(Image comparison data)
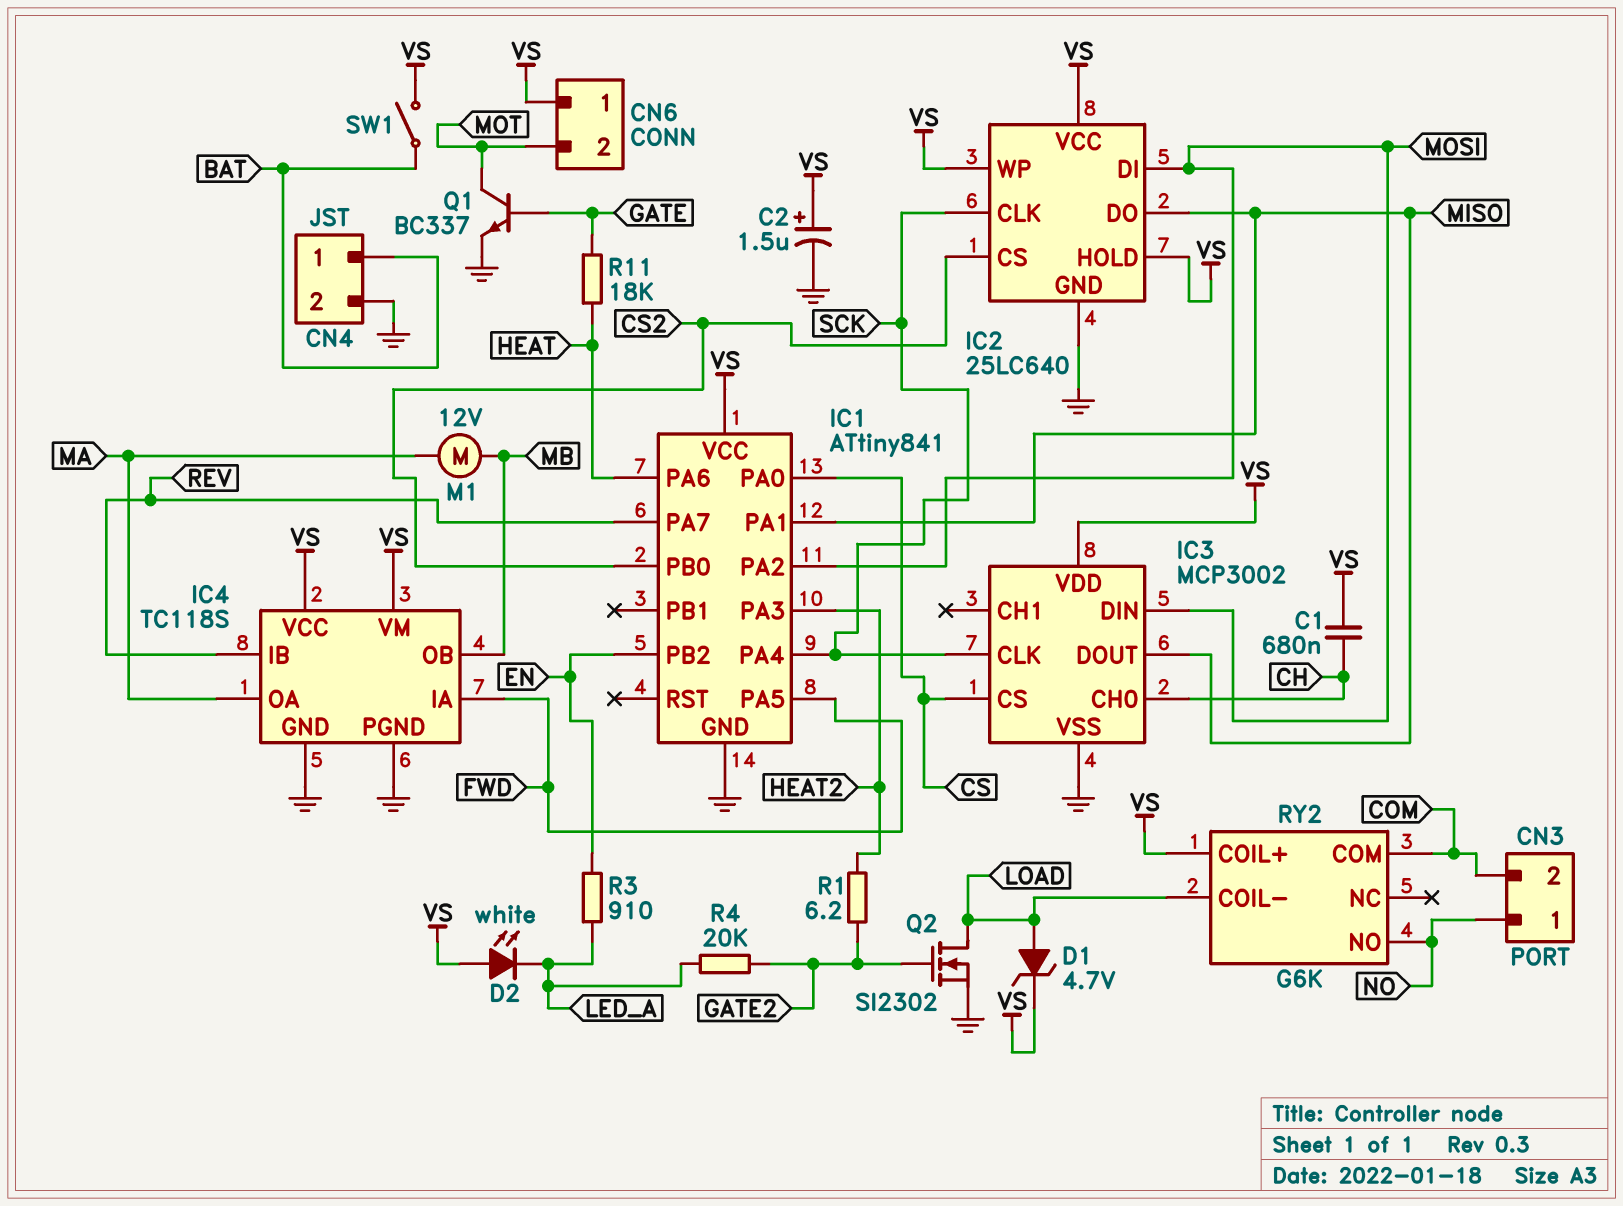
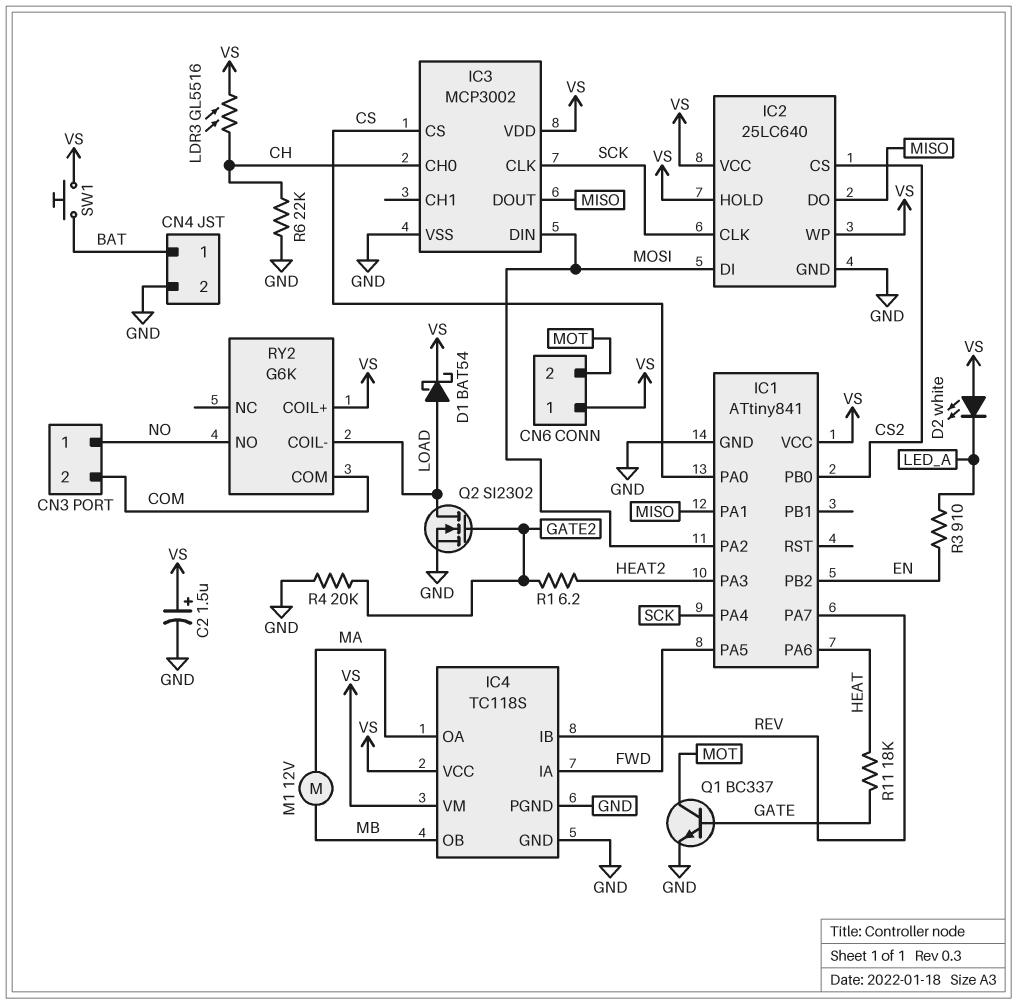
C1: 680nF (CH, VS) -> none
D1: zener 4.7V (A LOAD, K VS) -> schottky BAT54 (A LOAD, K VS)
LDR3: none -> GL5516 (CH, VS)
R4: 20k (GATE2, LED_A) -> 20k (GATE2, GND)
R6: none -> 22k (CH, GND)
SW1: switch (BAT, VS) -> button (BAT, VS)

PROBLEM STATEMENT = Repeat each record exactly as shown above, dropping all images.

EXERCISE OUTPUT =
C1: 680nF (CH, VS) -> none
D1: zener 4.7V (A LOAD, K VS) -> schottky BAT54 (A LOAD, K VS)
LDR3: none -> GL5516 (CH, VS)
R4: 20k (GATE2, LED_A) -> 20k (GATE2, GND)
R6: none -> 22k (CH, GND)
SW1: switch (BAT, VS) -> button (BAT, VS)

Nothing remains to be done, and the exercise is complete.